WORK REQUEST:
Within the entries below, output exactly the lines between the line containing "none -> cyan brick A2 level 1" and the line containing "tan round brick E6:F7", inclusive, and omit any picture.

________________

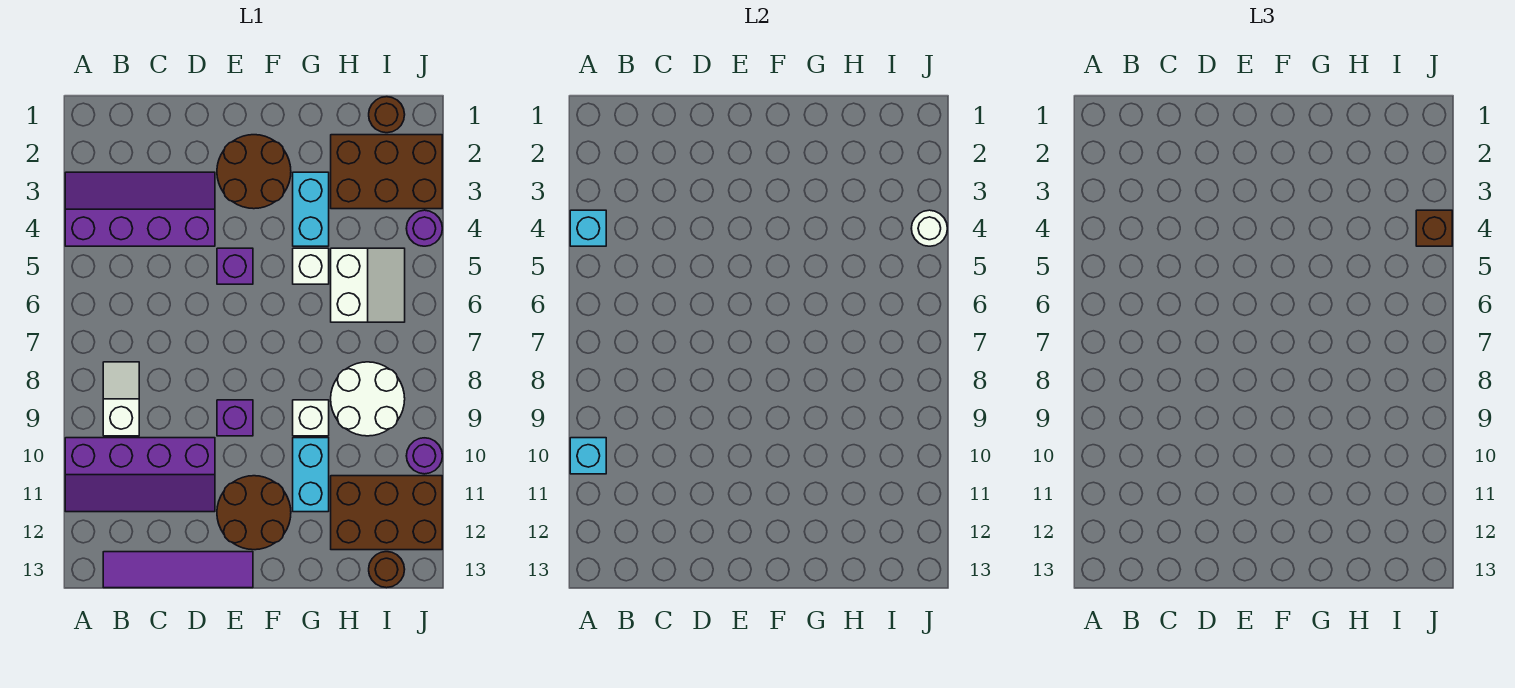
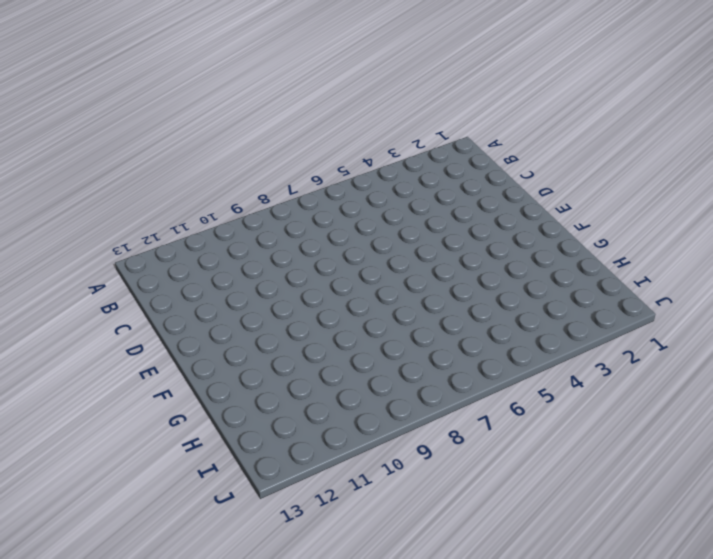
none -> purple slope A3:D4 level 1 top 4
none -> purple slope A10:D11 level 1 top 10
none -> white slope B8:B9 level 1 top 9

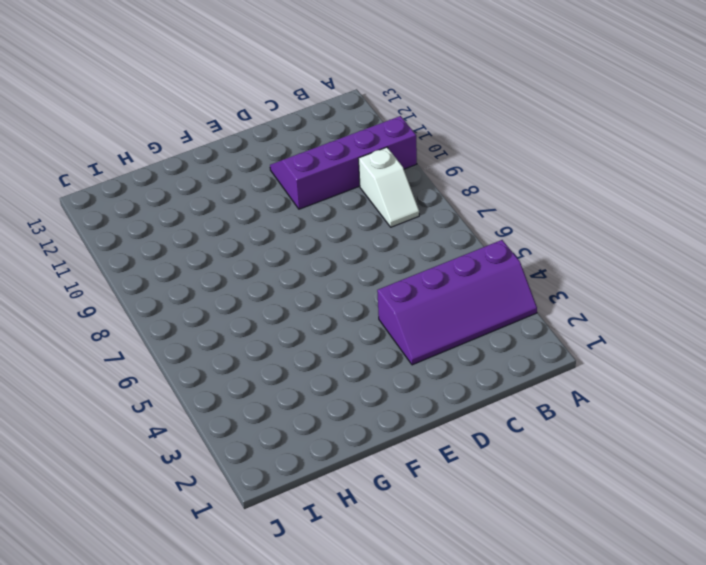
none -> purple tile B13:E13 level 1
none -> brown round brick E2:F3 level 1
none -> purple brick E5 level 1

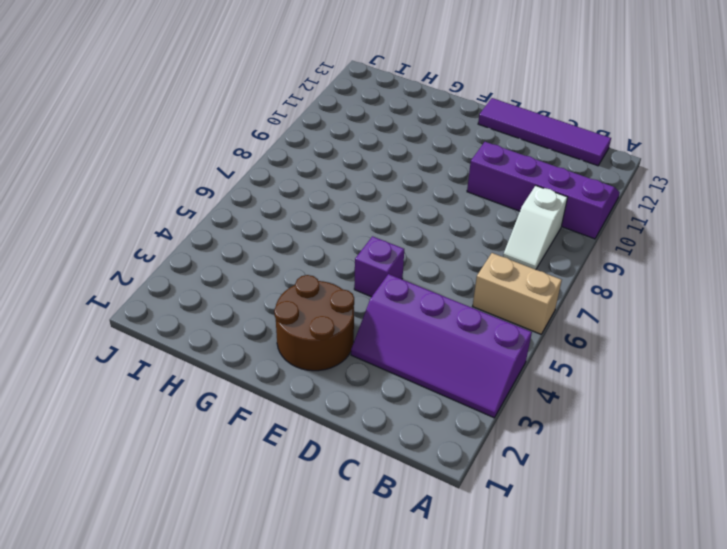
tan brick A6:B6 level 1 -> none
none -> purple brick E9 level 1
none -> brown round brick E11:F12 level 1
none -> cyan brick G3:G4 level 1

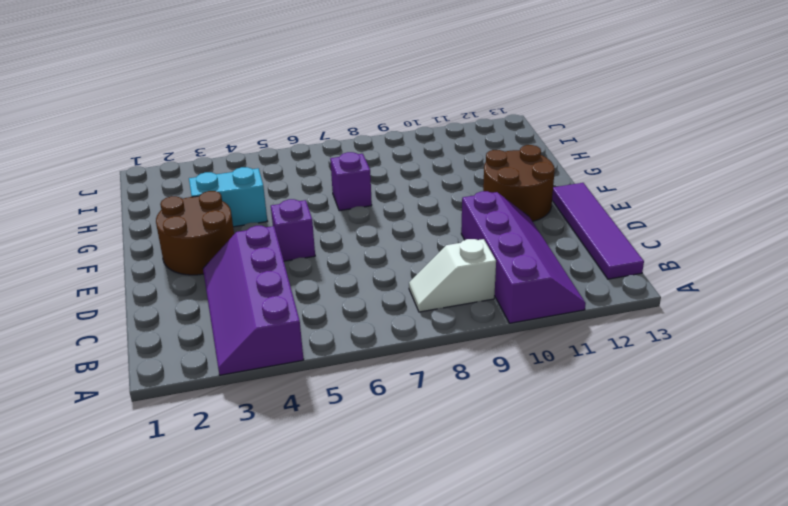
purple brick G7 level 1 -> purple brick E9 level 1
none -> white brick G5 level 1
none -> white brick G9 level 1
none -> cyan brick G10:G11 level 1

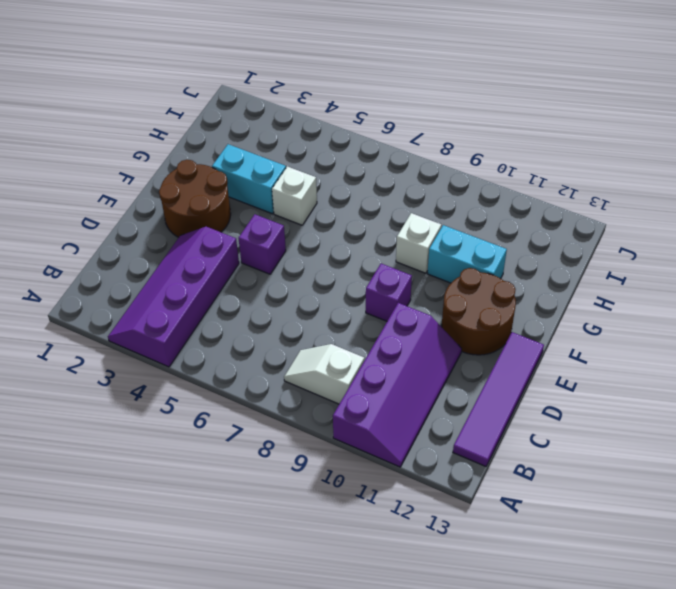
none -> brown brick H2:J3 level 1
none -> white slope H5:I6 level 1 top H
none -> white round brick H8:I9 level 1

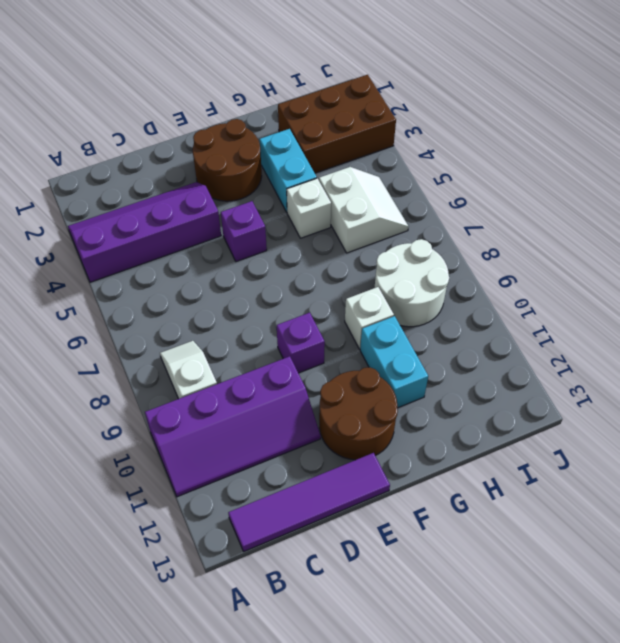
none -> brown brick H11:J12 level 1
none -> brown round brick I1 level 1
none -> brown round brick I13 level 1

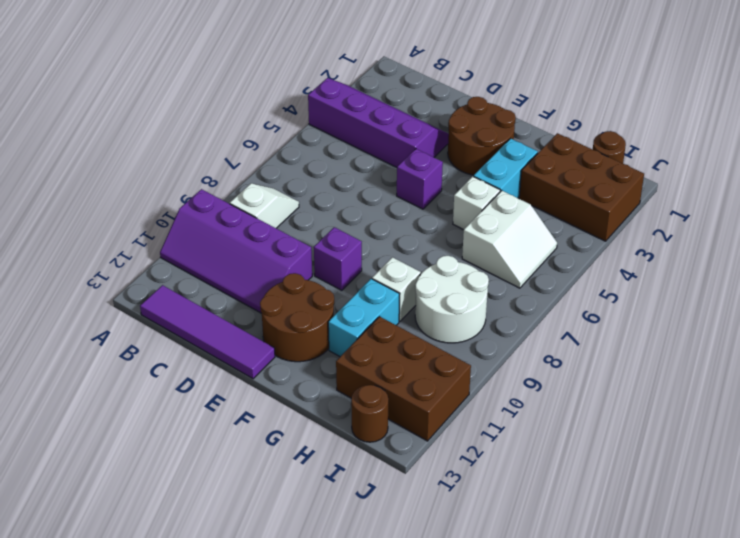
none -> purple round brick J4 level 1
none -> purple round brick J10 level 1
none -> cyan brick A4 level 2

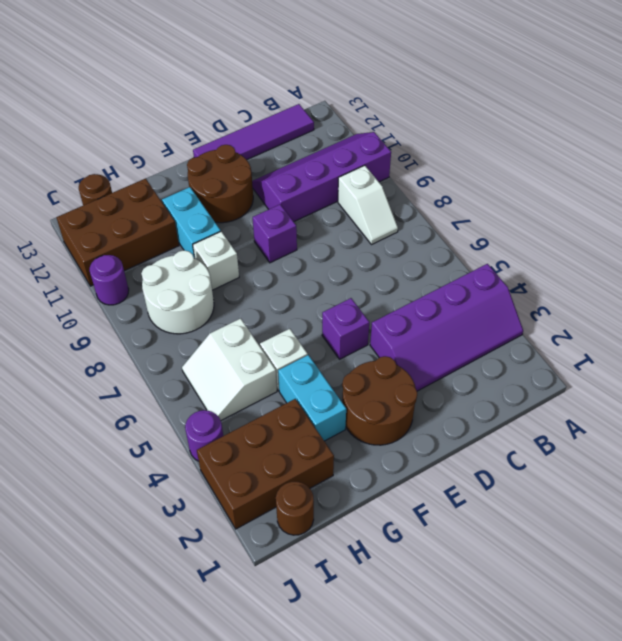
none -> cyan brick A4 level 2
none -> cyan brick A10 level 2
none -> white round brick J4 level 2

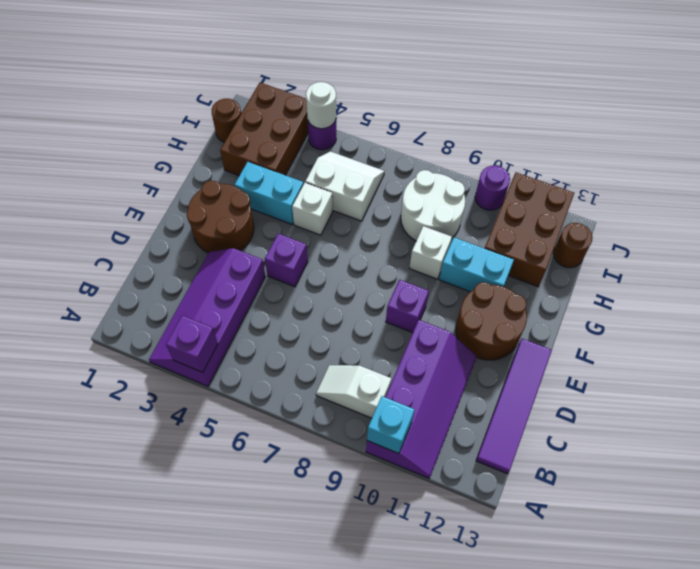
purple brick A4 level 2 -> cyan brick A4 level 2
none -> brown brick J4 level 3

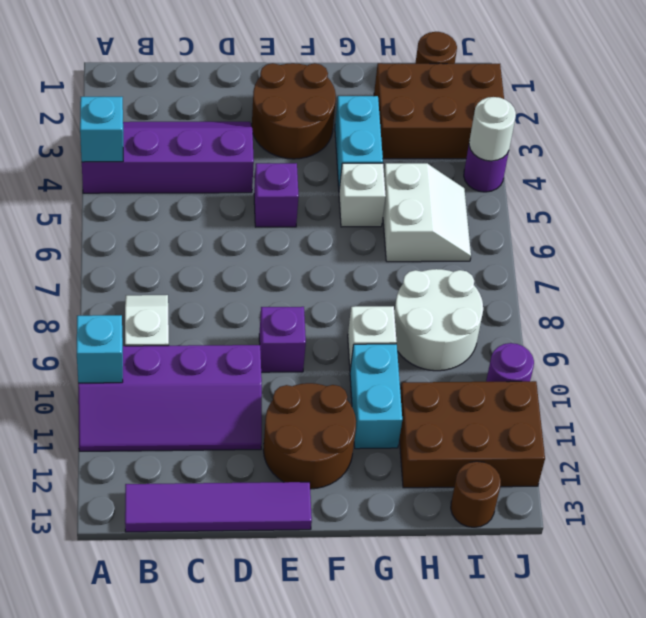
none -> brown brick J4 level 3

________________

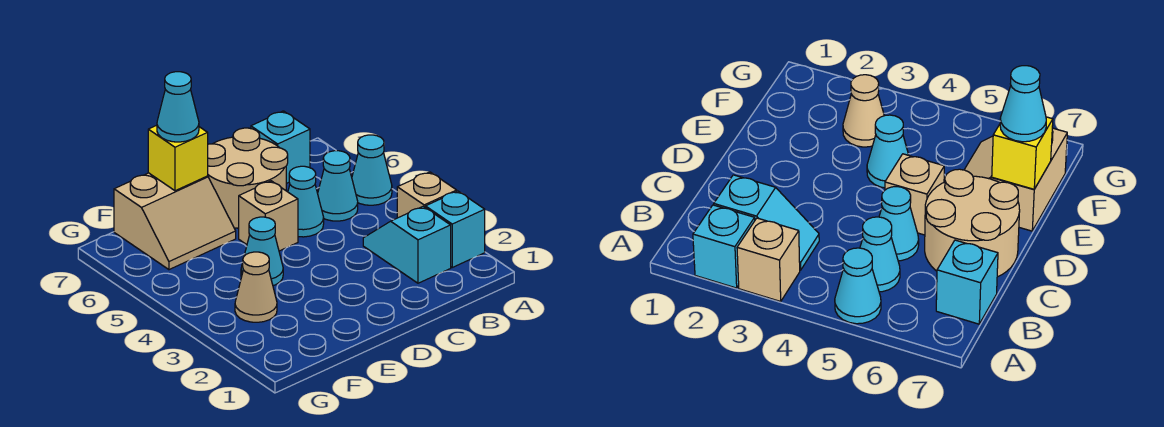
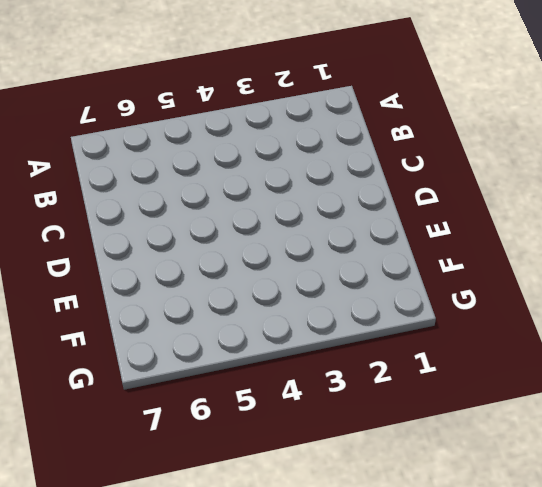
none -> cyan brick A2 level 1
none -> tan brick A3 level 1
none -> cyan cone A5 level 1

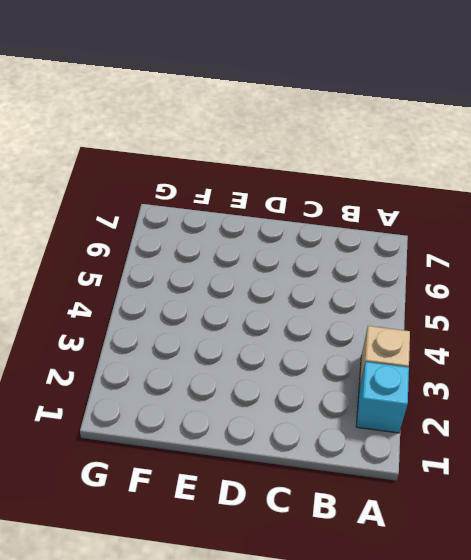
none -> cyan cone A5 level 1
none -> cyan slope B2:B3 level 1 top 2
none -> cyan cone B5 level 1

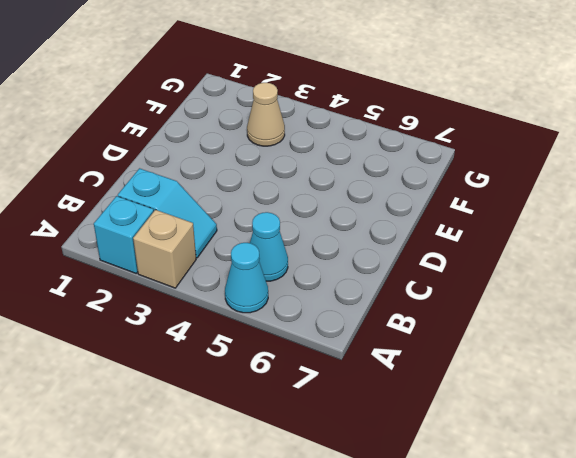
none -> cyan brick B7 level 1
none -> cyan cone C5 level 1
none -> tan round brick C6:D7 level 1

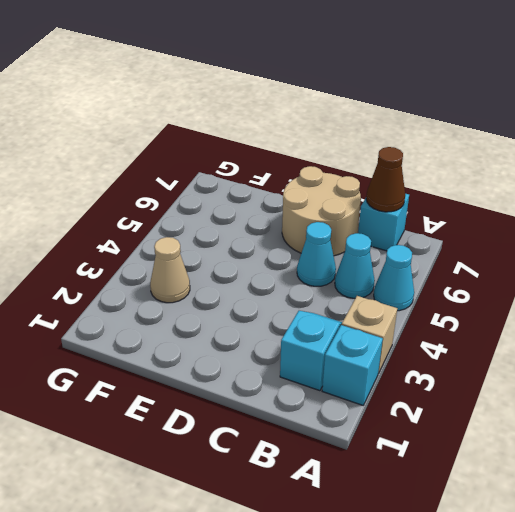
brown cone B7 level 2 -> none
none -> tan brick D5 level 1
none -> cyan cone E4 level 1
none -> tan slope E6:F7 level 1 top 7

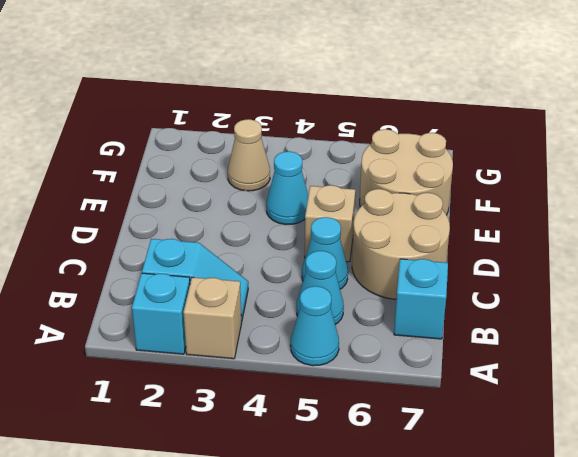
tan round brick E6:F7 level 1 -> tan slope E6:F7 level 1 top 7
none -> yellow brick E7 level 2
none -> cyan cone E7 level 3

________________

OUTPUT FOR THIS TASK:
none -> cyan brick A2 level 1
none -> tan brick A3 level 1
none -> cyan cone A5 level 1

none -> cyan cone A5 level 1
none -> cyan slope B2:B3 level 1 top 2
none -> cyan cone B5 level 1

none -> cyan brick B7 level 1
none -> cyan cone C5 level 1
none -> tan round brick C6:D7 level 1

brown cone B7 level 2 -> none
none -> tan brick D5 level 1
none -> cyan cone E4 level 1
none -> tan slope E6:F7 level 1 top 7

tan round brick E6:F7 level 1 -> tan slope E6:F7 level 1 top 7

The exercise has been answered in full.